━━━ The records ━━━

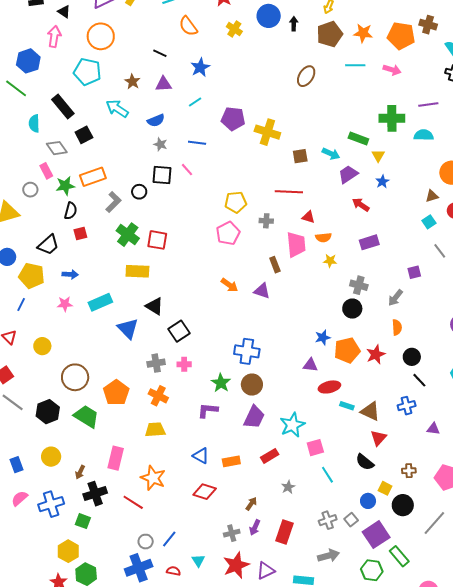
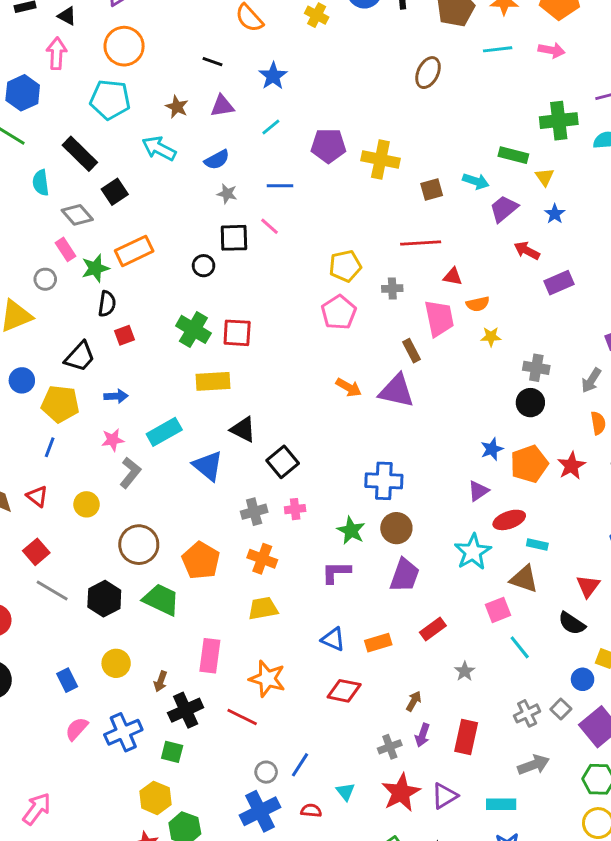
gray L-shape: (113, 202) -> (130, 473), moved
purple rectangle: (369, 242) -> (559, 283), moved
purple triangle: (262, 291) -> (397, 391), size x1.5
purple triangle: (310, 365) -> (478, 491), turned -35
brown triangle: (370, 411) -> (524, 579), moved
cyan star: (292, 425) -> (473, 552), moved

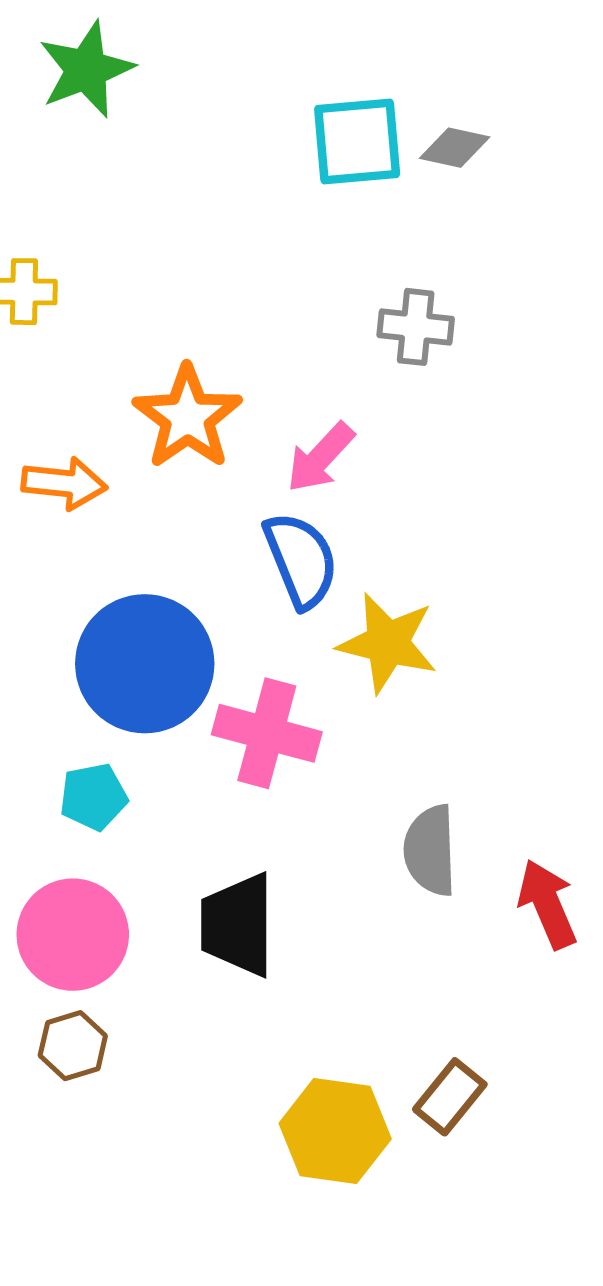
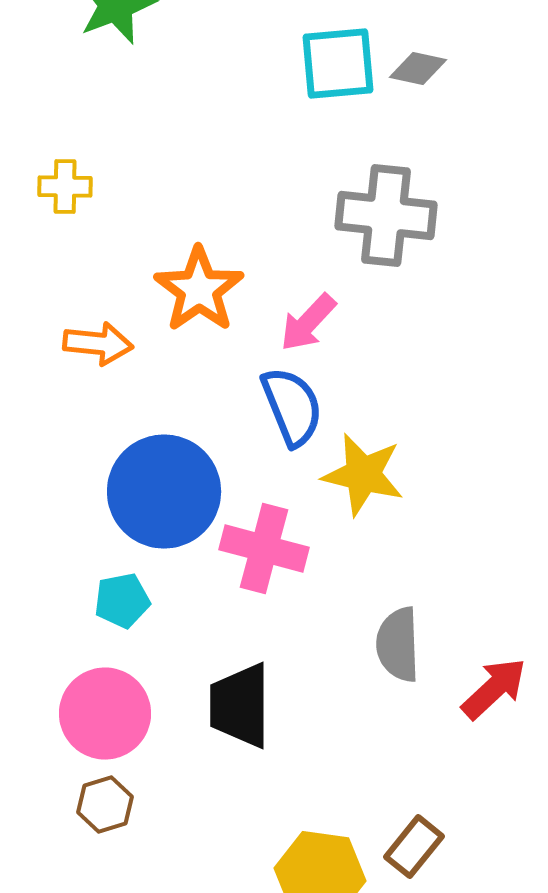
gray cross: (416, 327) -> (386, 216), size x1.6
red arrow: (547, 904) -> (494, 689), turned 70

━━━

• What the task asks
For this exercise, transcribe exactly only the lines from the one containing "cyan star: (292, 425) -> (473, 552), moved" through the end of the listing, inclusive, without the pictures.

• Response to the task
cyan star: (292, 425) -> (473, 552), moved

gray cross: (416, 327) -> (386, 216), size x1.6
red arrow: (547, 904) -> (494, 689), turned 70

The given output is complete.